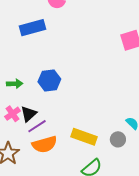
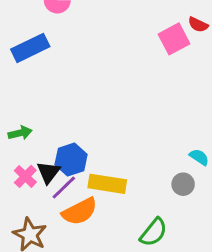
blue hexagon: (49, 80) -> (71, 159), moved
yellow rectangle: (84, 137) -> (107, 184), moved

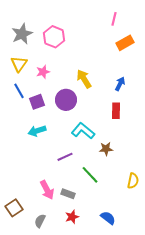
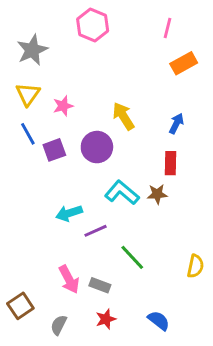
pink hexagon: (54, 37) -> (93, 25), moved
cyan arrow: (37, 131) -> (69, 213), moved
brown star: (106, 149) -> (157, 194), moved

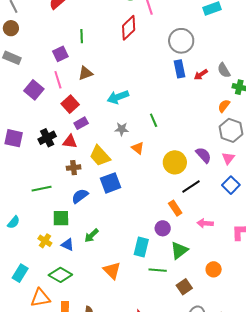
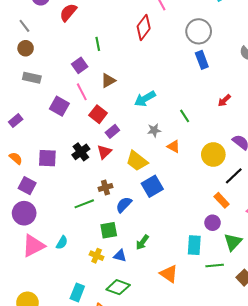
red arrow: (201, 75) -> (224, 100), moved
red triangle: (70, 142) -> (104, 152), turned -42
brown cross: (74, 168) -> (105, 187), moved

- _WORK INSTRUCTION_: Scan the material and collect every line that contains "hexagon".

- _REPLY_:
blue hexagon: (49, 80) -> (71, 159), moved
pink hexagon: (54, 37) -> (93, 25), moved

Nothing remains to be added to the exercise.